*TASK TO CARRY OUT*:
Copy exactly the line that contains "(270, 549) = (645, 261): brown" plus all remaining lines of the data, and leave out every line before it.

Coordinate-based change listings:

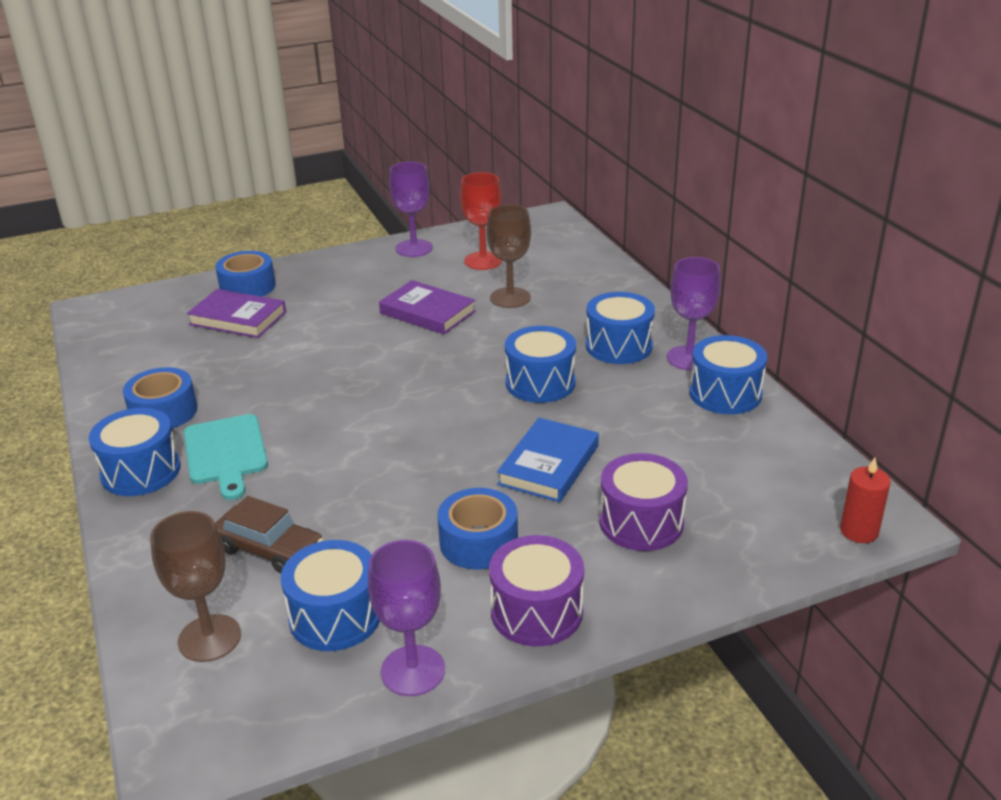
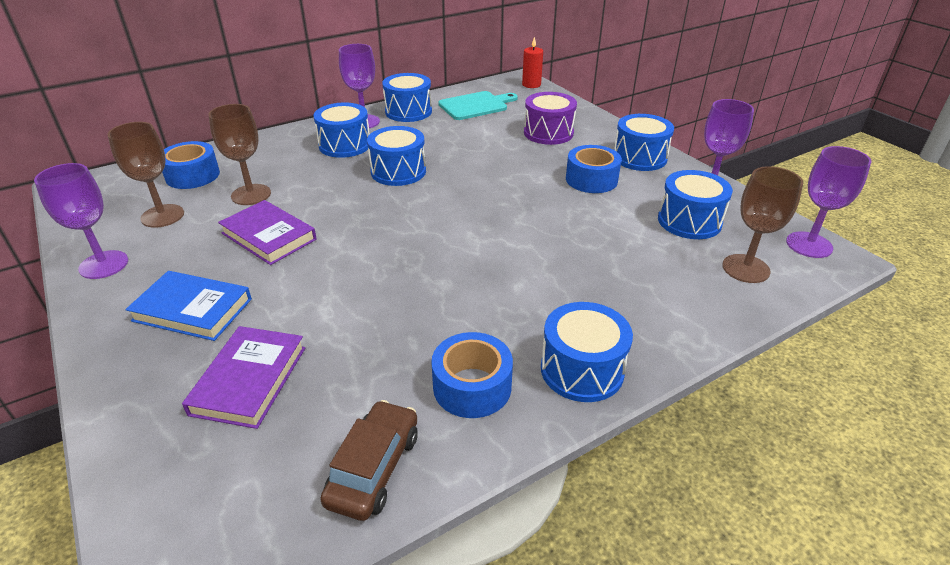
camera: 100 degrees left, 5 degrees up
(222, 733) = (809, 245): none -> purple goblet
(226, 453) = (533, 316): turquoise cutting board -> turquoise cutting board (475, 106)
(247, 287) = (154, 394): blue tape -> blue tape (192, 175)
(270, 549) = (645, 261): brown car -> brown car (374, 468)
(427, 312) = (269, 236): purple book -> purple book turned 75 degrees counterclockwise
(483, 261) = (162, 216): red goblet -> brown goblet
(536, 611) = (639, 157): purple drum -> blue drum
(549, 465) = (502, 162): blue book -> blue book (193, 310)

*RESPONSE*:
(270, 549) = (645, 261): brown car -> brown car (374, 468)
(427, 312) = (269, 236): purple book -> purple book turned 75 degrees counterclockwise
(483, 261) = (162, 216): red goblet -> brown goblet
(536, 611) = (639, 157): purple drum -> blue drum
(549, 465) = (502, 162): blue book -> blue book (193, 310)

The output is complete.